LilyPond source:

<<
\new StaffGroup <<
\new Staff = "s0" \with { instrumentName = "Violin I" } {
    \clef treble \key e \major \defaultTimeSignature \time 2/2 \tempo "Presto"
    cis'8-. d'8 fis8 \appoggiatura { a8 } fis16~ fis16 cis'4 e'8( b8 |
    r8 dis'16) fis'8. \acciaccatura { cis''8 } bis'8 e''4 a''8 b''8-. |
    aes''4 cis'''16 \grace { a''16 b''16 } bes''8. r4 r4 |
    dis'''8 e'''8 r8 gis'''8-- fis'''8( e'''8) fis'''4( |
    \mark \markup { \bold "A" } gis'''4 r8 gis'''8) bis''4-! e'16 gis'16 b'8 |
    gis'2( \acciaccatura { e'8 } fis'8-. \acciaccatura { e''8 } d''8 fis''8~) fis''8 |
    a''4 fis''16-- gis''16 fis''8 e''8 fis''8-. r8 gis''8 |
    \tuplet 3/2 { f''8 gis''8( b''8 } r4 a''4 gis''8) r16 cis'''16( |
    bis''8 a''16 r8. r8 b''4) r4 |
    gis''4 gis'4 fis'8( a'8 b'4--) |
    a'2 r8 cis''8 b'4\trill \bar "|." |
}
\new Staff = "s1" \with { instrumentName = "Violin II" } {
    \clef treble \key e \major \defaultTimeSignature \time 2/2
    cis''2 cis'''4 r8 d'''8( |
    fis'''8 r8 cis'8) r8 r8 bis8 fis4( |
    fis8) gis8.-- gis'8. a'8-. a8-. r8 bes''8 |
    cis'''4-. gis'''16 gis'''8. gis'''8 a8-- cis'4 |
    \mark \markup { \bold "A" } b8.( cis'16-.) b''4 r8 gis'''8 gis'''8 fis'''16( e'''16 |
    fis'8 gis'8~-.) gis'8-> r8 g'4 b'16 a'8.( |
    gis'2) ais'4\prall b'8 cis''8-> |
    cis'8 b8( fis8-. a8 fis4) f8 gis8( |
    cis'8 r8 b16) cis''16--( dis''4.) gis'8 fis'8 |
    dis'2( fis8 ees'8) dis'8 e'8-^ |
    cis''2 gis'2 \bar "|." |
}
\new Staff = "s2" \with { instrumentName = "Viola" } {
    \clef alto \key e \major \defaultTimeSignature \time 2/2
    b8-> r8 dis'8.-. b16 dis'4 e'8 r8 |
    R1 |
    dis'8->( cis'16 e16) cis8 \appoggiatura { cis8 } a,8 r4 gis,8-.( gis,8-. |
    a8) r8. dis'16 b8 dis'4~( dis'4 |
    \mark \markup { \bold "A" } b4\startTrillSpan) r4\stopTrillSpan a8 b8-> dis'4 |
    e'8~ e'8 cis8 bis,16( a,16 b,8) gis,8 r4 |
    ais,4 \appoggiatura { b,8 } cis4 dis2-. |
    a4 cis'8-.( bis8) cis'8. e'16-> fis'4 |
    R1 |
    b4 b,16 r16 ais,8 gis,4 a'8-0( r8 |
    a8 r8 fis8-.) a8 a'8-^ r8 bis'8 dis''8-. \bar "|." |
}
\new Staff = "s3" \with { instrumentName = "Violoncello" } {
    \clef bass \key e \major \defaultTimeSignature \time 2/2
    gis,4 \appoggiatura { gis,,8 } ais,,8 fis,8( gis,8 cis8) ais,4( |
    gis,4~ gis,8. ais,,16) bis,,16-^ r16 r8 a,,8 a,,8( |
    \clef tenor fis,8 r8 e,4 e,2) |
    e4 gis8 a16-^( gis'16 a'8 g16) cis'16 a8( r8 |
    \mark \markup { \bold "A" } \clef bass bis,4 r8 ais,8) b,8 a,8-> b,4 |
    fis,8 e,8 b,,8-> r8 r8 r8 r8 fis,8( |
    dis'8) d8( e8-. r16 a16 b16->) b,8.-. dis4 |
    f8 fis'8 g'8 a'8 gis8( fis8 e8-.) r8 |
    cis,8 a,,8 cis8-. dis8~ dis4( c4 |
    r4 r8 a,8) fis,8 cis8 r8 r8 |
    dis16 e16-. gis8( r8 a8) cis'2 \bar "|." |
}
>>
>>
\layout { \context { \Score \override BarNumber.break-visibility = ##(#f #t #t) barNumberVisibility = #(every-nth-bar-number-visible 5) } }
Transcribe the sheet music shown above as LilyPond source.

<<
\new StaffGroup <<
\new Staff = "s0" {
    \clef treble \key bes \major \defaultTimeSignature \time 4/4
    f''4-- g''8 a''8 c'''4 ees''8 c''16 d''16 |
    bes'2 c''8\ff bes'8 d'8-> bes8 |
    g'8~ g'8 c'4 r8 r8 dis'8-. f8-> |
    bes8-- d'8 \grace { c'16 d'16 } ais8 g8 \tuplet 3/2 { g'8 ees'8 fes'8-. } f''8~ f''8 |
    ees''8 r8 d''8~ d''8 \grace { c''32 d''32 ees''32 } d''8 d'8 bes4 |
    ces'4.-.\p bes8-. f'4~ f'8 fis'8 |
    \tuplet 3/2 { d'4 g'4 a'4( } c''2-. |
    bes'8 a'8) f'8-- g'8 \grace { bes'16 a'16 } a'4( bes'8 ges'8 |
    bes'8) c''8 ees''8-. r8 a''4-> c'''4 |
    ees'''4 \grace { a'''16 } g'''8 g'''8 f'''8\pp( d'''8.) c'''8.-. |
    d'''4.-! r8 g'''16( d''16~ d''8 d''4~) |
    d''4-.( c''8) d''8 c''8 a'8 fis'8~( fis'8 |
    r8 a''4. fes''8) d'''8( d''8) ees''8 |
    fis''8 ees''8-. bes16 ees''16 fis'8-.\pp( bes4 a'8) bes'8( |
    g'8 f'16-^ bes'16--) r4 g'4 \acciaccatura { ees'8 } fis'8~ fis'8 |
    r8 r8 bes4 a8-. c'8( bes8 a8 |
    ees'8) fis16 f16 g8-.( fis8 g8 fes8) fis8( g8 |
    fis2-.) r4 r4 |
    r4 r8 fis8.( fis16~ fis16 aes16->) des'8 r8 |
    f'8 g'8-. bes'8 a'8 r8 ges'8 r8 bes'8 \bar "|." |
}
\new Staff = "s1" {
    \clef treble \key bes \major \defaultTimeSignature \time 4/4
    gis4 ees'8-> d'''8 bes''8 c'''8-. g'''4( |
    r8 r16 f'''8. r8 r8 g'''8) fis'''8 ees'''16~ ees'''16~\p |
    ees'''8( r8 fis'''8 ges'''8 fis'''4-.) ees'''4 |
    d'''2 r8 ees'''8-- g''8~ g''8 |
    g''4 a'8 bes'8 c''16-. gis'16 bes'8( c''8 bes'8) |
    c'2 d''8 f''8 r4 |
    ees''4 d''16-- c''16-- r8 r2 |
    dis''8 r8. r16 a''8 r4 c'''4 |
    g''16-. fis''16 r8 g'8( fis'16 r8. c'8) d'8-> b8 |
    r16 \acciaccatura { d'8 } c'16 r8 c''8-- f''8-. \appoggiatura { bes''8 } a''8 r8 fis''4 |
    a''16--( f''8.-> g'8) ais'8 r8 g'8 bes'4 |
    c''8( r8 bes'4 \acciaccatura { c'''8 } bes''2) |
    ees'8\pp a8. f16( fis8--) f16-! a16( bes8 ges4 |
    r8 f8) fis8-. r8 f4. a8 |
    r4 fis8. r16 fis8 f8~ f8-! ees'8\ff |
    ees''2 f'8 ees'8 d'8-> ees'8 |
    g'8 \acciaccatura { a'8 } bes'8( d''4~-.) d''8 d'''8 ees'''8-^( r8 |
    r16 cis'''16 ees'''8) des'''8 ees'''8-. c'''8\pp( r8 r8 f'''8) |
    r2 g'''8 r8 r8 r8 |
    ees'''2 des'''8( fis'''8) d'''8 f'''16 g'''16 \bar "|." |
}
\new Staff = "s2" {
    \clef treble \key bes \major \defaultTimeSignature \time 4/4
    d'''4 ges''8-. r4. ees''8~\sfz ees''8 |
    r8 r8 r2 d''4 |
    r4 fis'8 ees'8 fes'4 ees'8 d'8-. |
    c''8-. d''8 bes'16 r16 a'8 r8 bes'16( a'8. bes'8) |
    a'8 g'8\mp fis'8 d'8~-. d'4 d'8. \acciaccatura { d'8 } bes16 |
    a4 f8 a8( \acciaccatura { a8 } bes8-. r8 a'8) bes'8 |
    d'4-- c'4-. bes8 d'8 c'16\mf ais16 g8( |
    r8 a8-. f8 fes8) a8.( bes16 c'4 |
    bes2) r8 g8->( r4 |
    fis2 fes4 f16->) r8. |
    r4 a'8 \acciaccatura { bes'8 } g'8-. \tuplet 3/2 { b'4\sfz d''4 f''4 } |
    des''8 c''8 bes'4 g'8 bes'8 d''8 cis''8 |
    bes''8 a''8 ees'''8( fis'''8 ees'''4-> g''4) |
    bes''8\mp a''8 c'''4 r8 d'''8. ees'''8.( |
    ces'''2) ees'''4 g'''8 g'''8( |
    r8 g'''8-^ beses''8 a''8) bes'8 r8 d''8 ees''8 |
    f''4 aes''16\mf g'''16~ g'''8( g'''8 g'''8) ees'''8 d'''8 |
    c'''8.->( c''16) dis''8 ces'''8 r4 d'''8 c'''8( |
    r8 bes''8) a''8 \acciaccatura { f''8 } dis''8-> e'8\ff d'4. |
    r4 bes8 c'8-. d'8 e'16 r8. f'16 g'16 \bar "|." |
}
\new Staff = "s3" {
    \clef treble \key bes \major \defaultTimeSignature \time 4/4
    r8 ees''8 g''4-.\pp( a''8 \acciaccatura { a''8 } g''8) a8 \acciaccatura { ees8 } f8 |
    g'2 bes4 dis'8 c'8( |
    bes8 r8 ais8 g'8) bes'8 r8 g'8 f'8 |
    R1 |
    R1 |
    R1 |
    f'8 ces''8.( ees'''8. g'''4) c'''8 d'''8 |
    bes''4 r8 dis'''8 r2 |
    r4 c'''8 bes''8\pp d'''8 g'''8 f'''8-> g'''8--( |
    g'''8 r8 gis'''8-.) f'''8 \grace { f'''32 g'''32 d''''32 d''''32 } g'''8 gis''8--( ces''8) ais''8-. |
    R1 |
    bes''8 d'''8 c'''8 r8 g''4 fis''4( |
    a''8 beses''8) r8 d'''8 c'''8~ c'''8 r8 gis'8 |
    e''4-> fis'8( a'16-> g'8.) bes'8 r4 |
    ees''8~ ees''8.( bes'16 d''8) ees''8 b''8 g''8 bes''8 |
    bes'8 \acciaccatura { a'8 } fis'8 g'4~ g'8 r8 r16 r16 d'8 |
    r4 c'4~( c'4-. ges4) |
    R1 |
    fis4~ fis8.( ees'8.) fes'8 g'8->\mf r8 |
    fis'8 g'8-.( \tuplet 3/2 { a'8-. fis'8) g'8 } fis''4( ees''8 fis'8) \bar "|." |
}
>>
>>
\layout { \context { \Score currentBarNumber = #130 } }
____________
Report each line in the records that contains the string "tuplet", treating uppercase and lowercase letters as different.

_Solved problem:_
    \tuplet 3/2 { f''8 gis''8( b''8 } r4 a''4 gis''8) r16 cis'''16( |
    bes8-- d'8 \grace { c'16 d'16 } ais8 g8 \tuplet 3/2 { g'8 ees'8 fes'8-. } f''8~ f''8 |
    \tuplet 3/2 { d'4 g'4 a'4( } c''2-. |
    r4 a'8 \acciaccatura { bes'8 } g'8-. \tuplet 3/2 { b'4\sfz d''4 f''4 } |
    fis'8 g'8-.( \tuplet 3/2 { a'8-. fis'8) g'8 } fis''4( ees''8 fis'8) \bar "|." |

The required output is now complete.